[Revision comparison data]
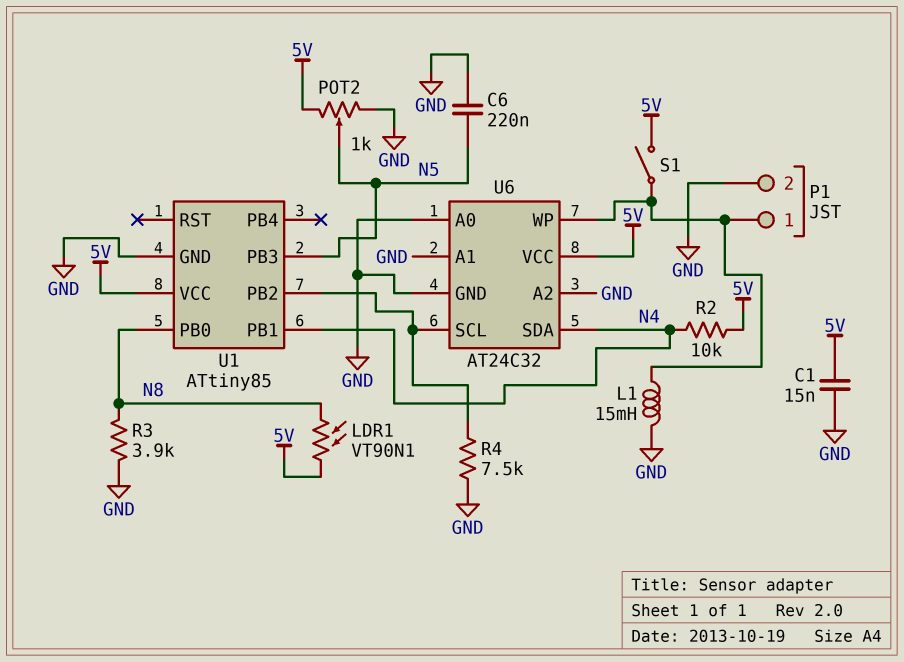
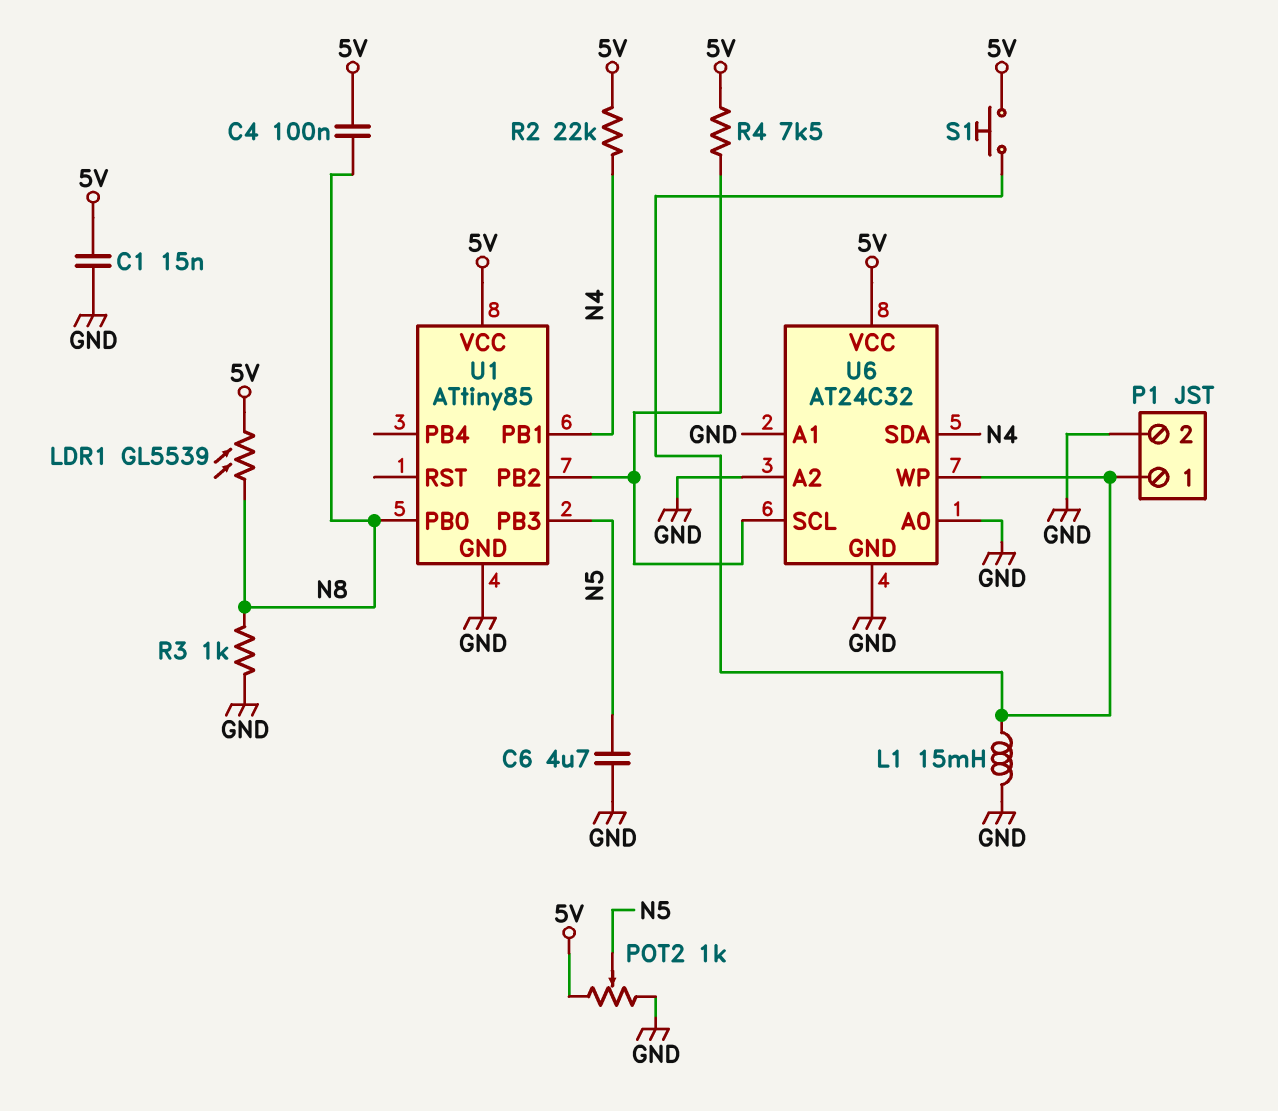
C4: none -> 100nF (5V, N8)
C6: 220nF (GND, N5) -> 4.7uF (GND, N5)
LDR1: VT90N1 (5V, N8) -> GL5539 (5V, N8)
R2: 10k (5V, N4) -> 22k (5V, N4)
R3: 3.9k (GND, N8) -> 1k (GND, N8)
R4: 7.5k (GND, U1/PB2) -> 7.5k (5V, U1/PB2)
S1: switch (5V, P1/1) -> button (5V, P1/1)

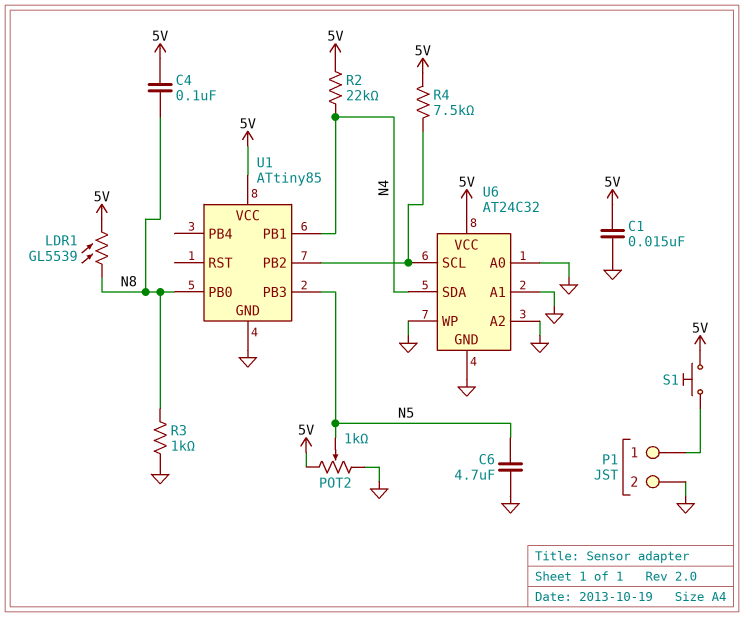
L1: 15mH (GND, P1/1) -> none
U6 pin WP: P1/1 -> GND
--
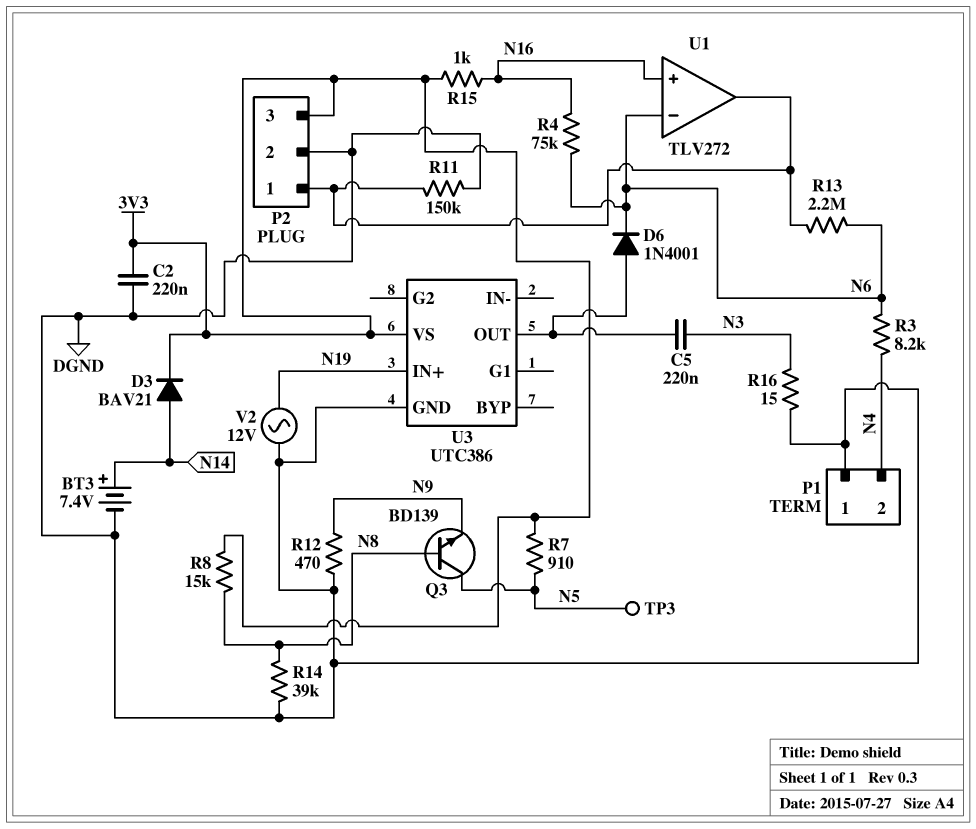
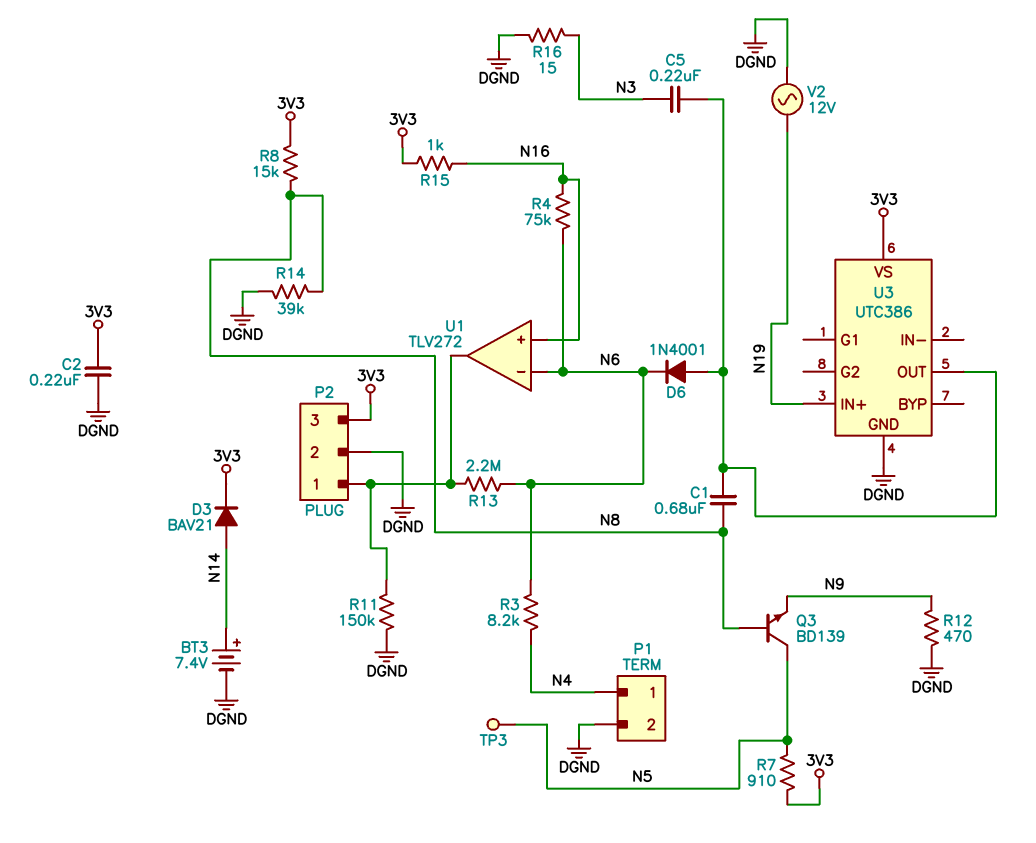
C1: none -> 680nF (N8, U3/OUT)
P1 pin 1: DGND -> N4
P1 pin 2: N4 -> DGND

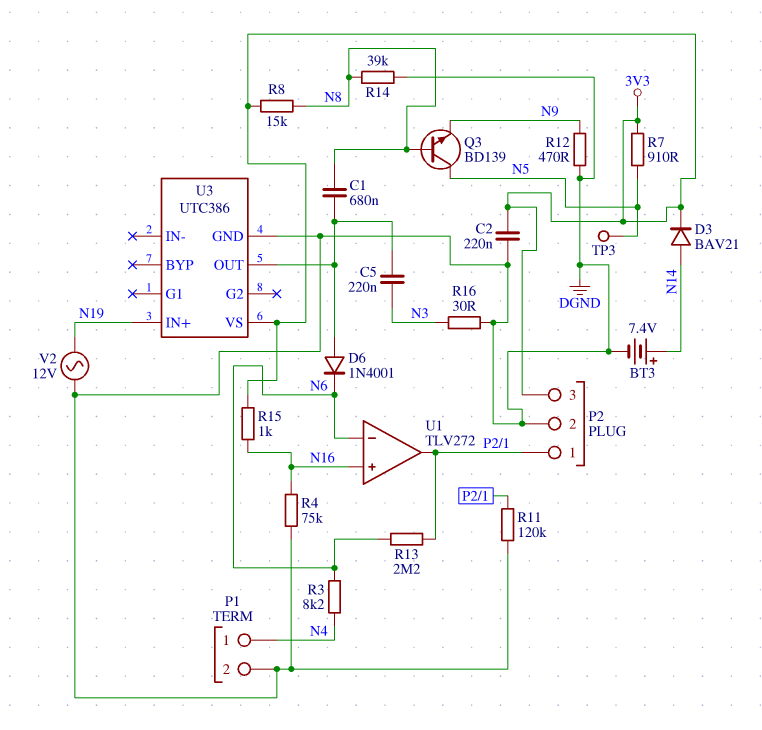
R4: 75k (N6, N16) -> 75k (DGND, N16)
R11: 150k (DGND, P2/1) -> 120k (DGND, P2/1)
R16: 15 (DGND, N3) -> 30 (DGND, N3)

◆ Required work
Now transcribe the lines above exactly, starting at the line containing "R4: 7.5k (GND, U1/PB2) -> 7.5k (5V, U1/PB2)" and ending at the line containing "U6 pin WP: P1/1 -> GND", both lines included, pictures excluded.

◆ Written response
R4: 7.5k (GND, U1/PB2) -> 7.5k (5V, U1/PB2)
S1: switch (5V, P1/1) -> button (5V, P1/1)

L1: 15mH (GND, P1/1) -> none
U6 pin WP: P1/1 -> GND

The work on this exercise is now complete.